* **Assignment**
Reproduce exactly the span of lines that opens with the line containing "in_second: [235, 129, 34, 36]" and closes with the last line of the entries below.

- - -

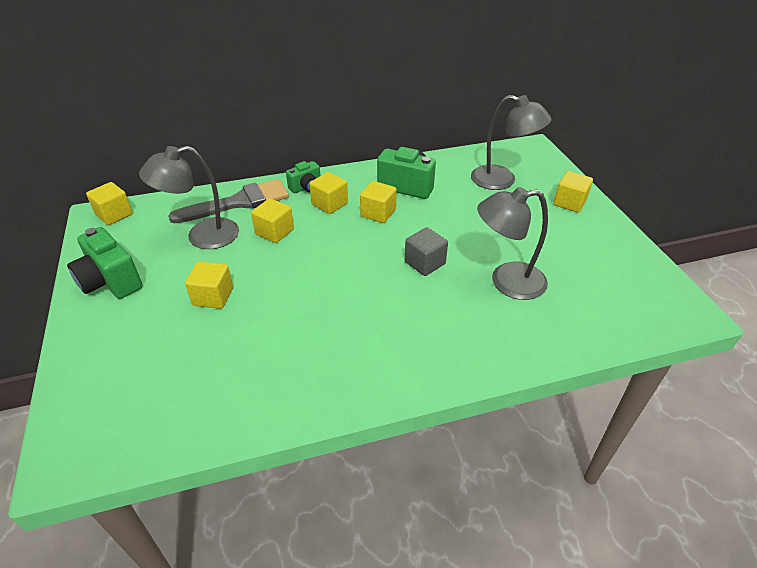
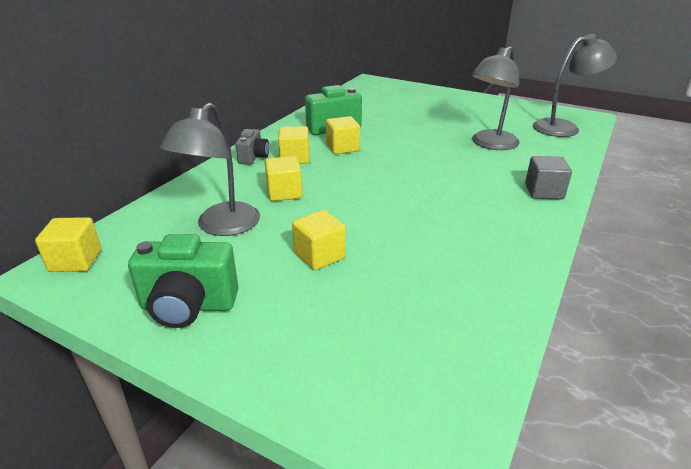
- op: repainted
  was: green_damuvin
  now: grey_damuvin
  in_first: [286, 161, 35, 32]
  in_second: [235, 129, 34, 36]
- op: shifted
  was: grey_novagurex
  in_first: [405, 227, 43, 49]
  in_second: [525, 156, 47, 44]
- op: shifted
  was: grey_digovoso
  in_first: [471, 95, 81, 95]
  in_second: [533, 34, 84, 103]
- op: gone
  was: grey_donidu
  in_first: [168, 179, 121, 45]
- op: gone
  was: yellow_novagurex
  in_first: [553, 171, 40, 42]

- - -

* **Task answer**
  in_second: [235, 129, 34, 36]
- op: shifted
  was: grey_novagurex
  in_first: [405, 227, 43, 49]
  in_second: [525, 156, 47, 44]
- op: shifted
  was: grey_digovoso
  in_first: [471, 95, 81, 95]
  in_second: [533, 34, 84, 103]
- op: gone
  was: grey_donidu
  in_first: [168, 179, 121, 45]
- op: gone
  was: yellow_novagurex
  in_first: [553, 171, 40, 42]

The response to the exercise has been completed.